Aim of the task →
In the listing below, look for "camera" and copy every line that has it.
┌──
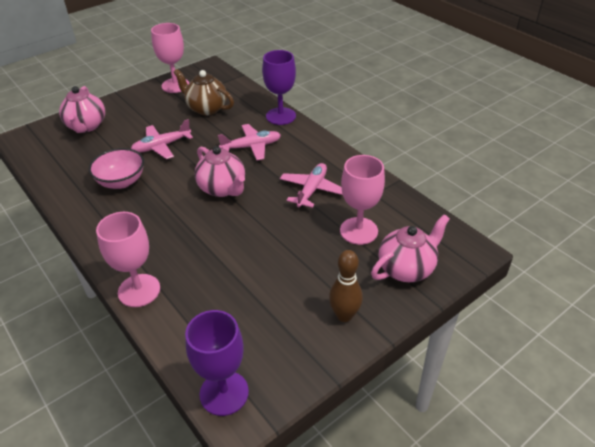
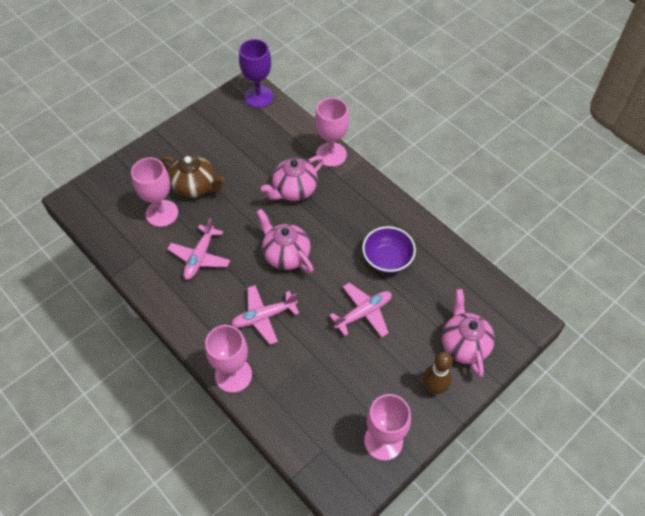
camera: 175 degrees right, 15 degrees up
pink bowl [89,148,144,189] -> purple bowl [362,226,416,274]
brown teapot [173,69,234,115] -> brown teapot moved to [160,155,225,198]
purple goblet [262,50,296,125] -> pink goblet [205,325,252,393]
brown bowling pin [329,250,363,322] -> brown bowling pin moved to [423,352,453,394]
pink teapot [371,214,450,282] -> pink teapot moved to [261,156,324,201]

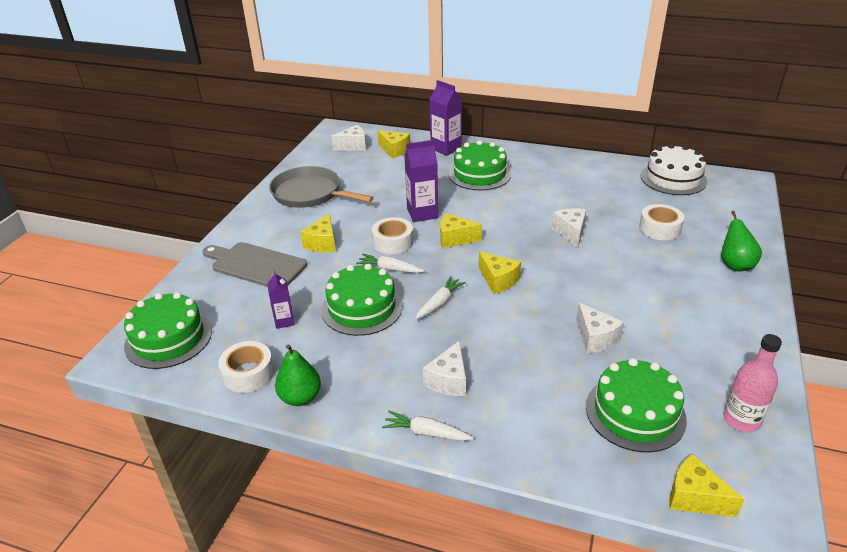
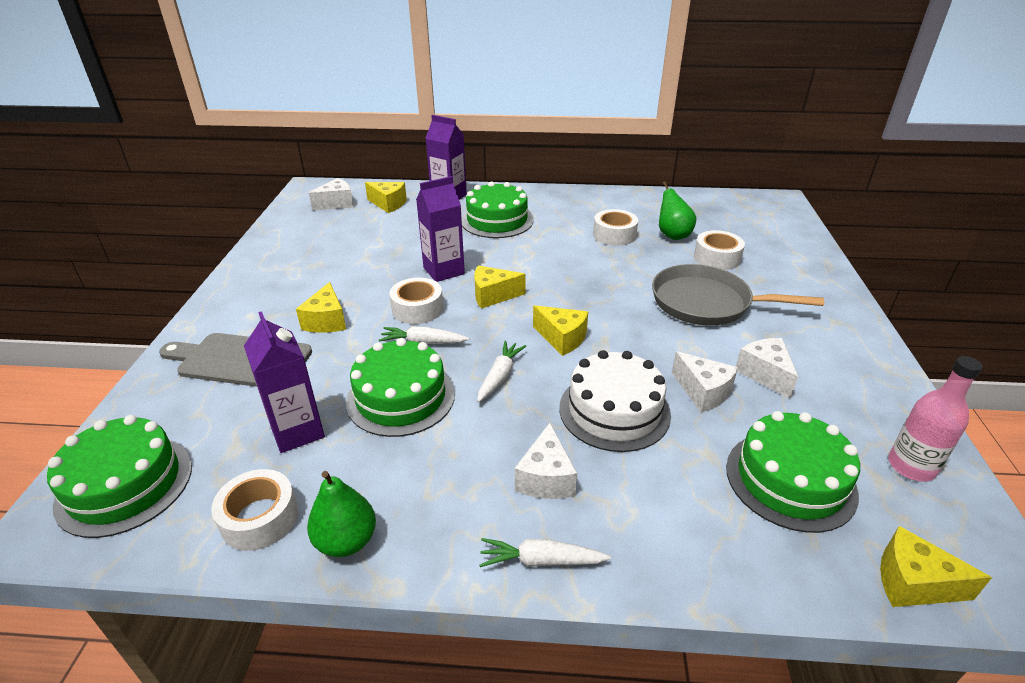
camera: 15 degrees left, 0 degrees up
purple carton [267,271,295,329] -> purple carton [244,311,325,453], size x1.70
grey pan [269,166,374,208] -> grey pan moved to [652,264,824,326]
white cheese [551,209,586,248] -> white cheese moved to [736,338,798,399]
white cake [640,144,707,195] -> white cake moved to [559,350,671,452]
green pear [721,211,762,271] -> green pear moved to [659,181,696,240]
none -> white tape [593,209,638,246]

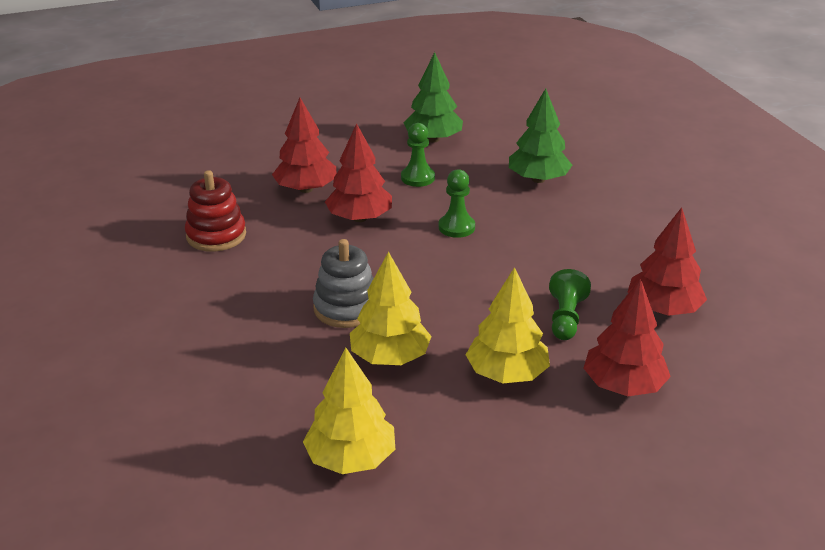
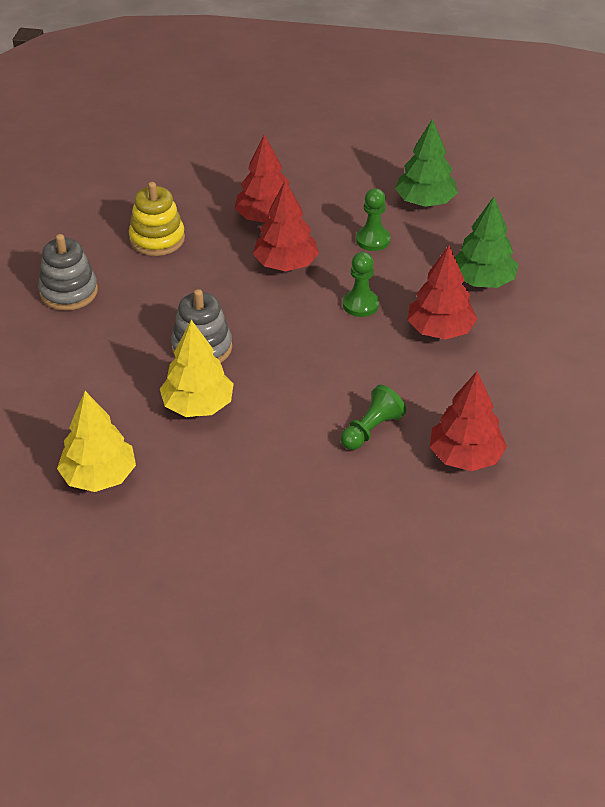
camera: 30 degrees right, 10 degrees up
red stacking toy [185,170,246,252] -> yellow stacking toy [129,182,185,256]
yellow tree [466,267,550,383] -> none
red tree [583,278,671,396] -> red tree moved to [407,246,477,340]
none -> grey stacking toy [38,234,98,311]

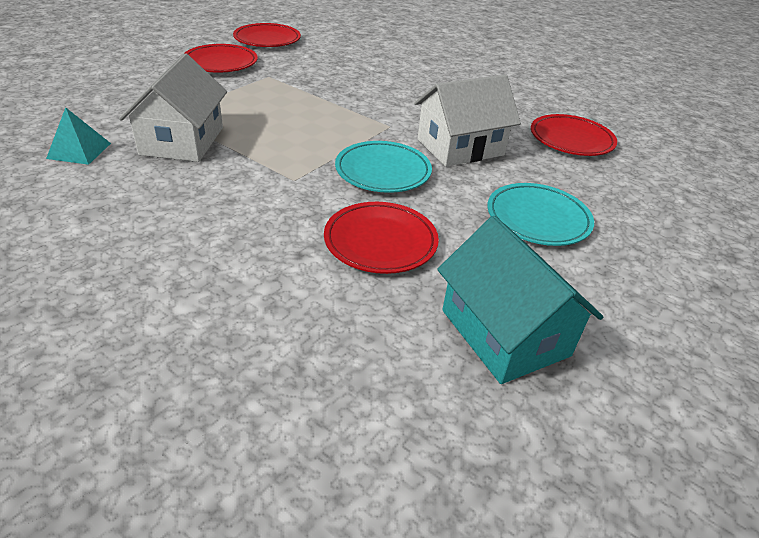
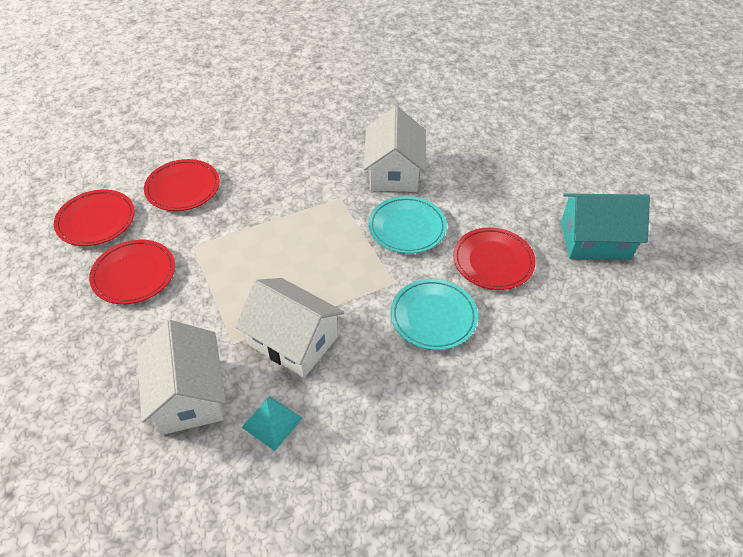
camera: 60 degrees left, 10 degrees up
turquoise plate [487,183,594,246] -> turquoise plate moved to [391,279,478,350]
red plate [531,114,617,156] -> red plate moved to [144,159,220,211]
none -> white house [137,320,226,435]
└──
Result of the exercise →
camera: 175 degrees right, 15 degrees up
camera: 15 degrees left, 0 degrees up
camera: 30 degrees right, 10 degrees up
camera: 60 degrees left, 10 degrees up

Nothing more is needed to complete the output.